## Exercise
Only the text belongs in the copy. Transcribe the data exactly and drop any pictures.

## Source material
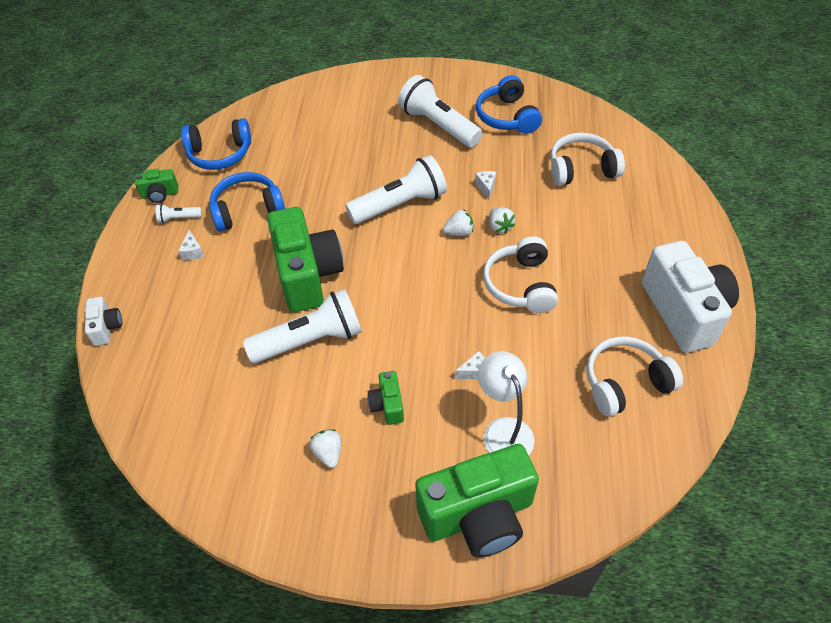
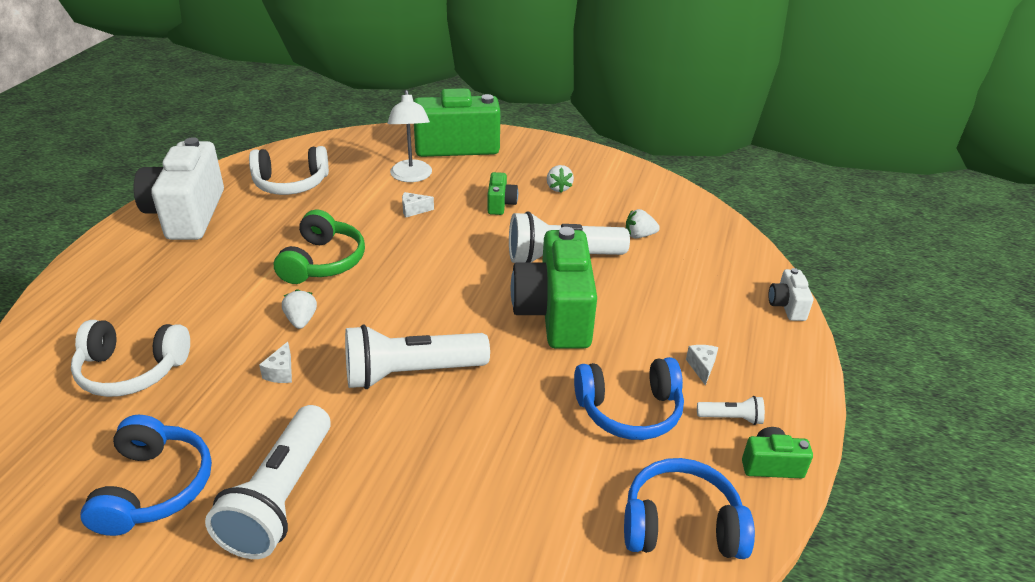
camera: 170 degrees left, 15 degrees down
(438, 125) = (280, 497): white flashlight -> white flashlight turned 45 degrees clockwise
(459, 232) = (354, 324): white strawberry -> white strawberry (639, 235)
(520, 285) = (323, 262): white headphones -> green headphones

## Answer below
camera: 170 degrees left, 15 degrees down
(438, 125) = (280, 497): white flashlight -> white flashlight turned 45 degrees clockwise
(459, 232) = (354, 324): white strawberry -> white strawberry (639, 235)
(520, 285) = (323, 262): white headphones -> green headphones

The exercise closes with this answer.